Task statement: Pictures stay out; everything else in the records below gets copied exactly.

○ ○ ○ ○ ○ ○ ○

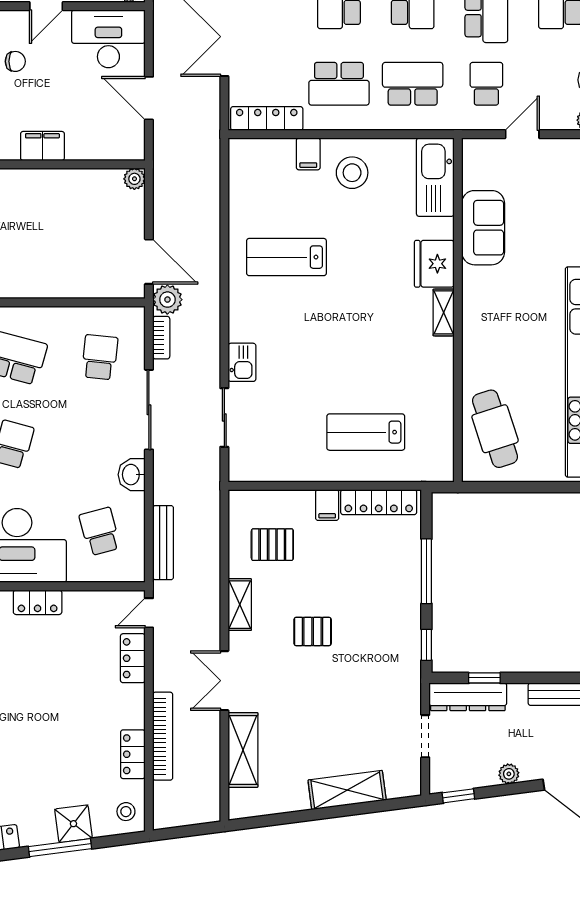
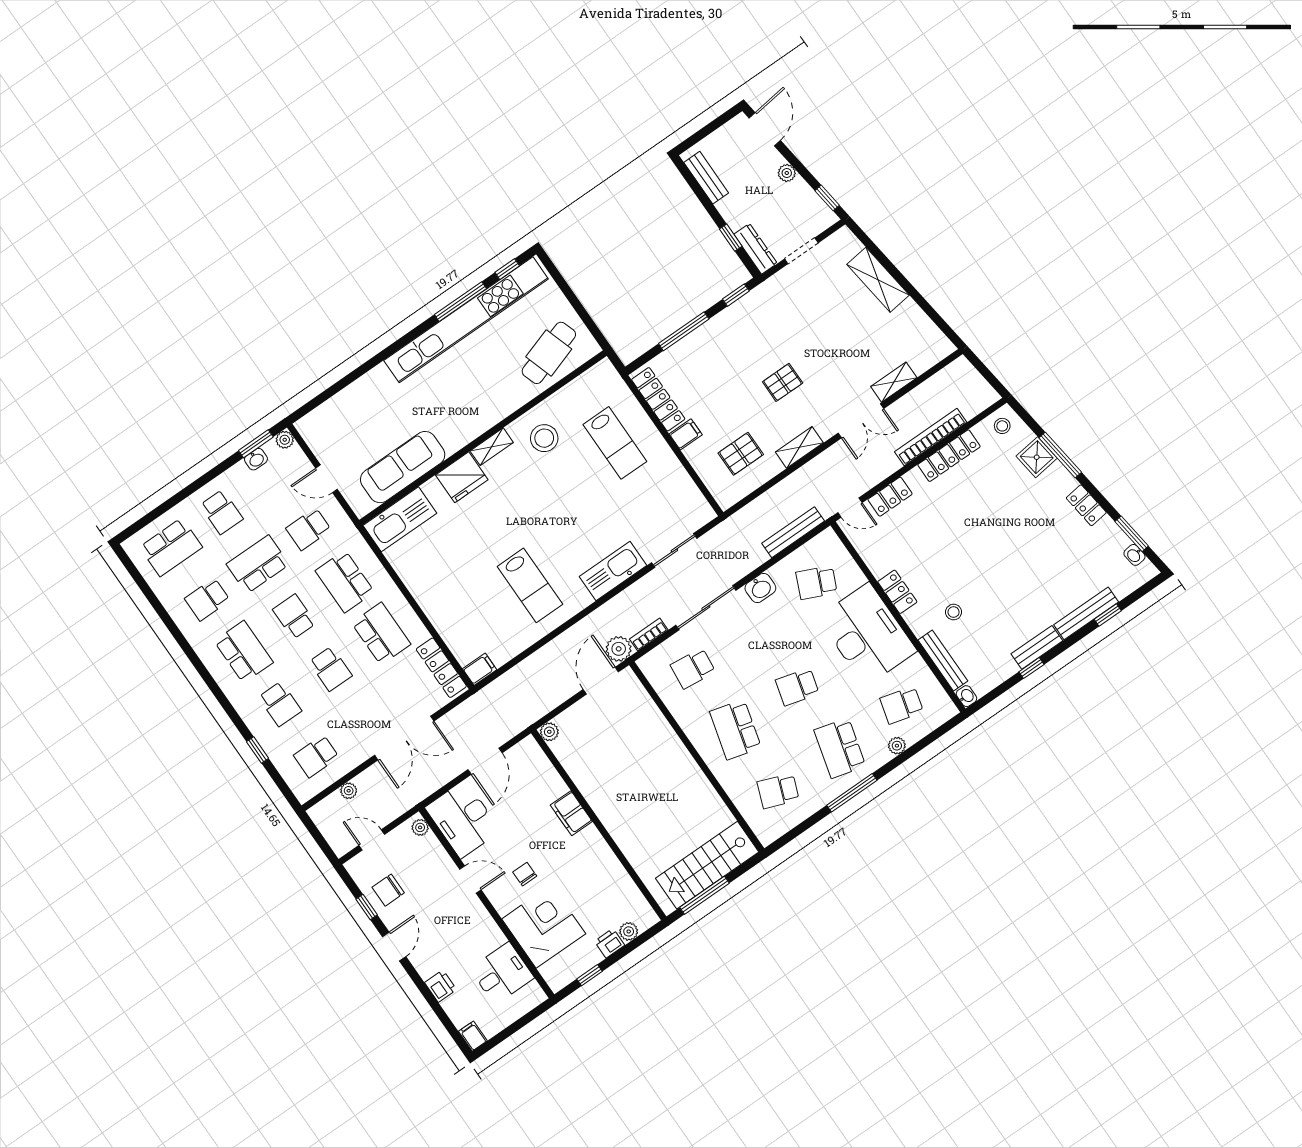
filing cabinet: (308, 154) -> (480, 669), moved
stool: (352, 173) -> (544, 438), moved
sofa: (483, 228) -> (403, 467), width x1.36
kitchen sink: (242, 362) -> (613, 571), width x1.88, depth x1.24
school desk: (100, 531) -> (816, 583), turned 39
pallet: (272, 545) -> (741, 454), turned 90
pallet: (313, 631) -> (783, 382), turned 90
dresser: (468, 697) -> (756, 249), width x0.73, depth x0.80
shelving: (243, 750) -> (894, 382), width x0.67, depth x0.75
locker: (133, 754) -> (949, 456), width x1.53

○ ○ ○ ○ ○ ○ ○

Finished exercise:
filing cabinet: (308, 154) -> (480, 669), moved
stool: (352, 173) -> (544, 438), moved
sofa: (483, 228) -> (403, 467), width x1.36
kitchen sink: (242, 362) -> (613, 571), width x1.88, depth x1.24
school desk: (100, 531) -> (816, 583), turned 39
pallet: (272, 545) -> (741, 454), turned 90
pallet: (313, 631) -> (783, 382), turned 90
dresser: (468, 697) -> (756, 249), width x0.73, depth x0.80
shelving: (243, 750) -> (894, 382), width x0.67, depth x0.75
locker: (133, 754) -> (949, 456), width x1.53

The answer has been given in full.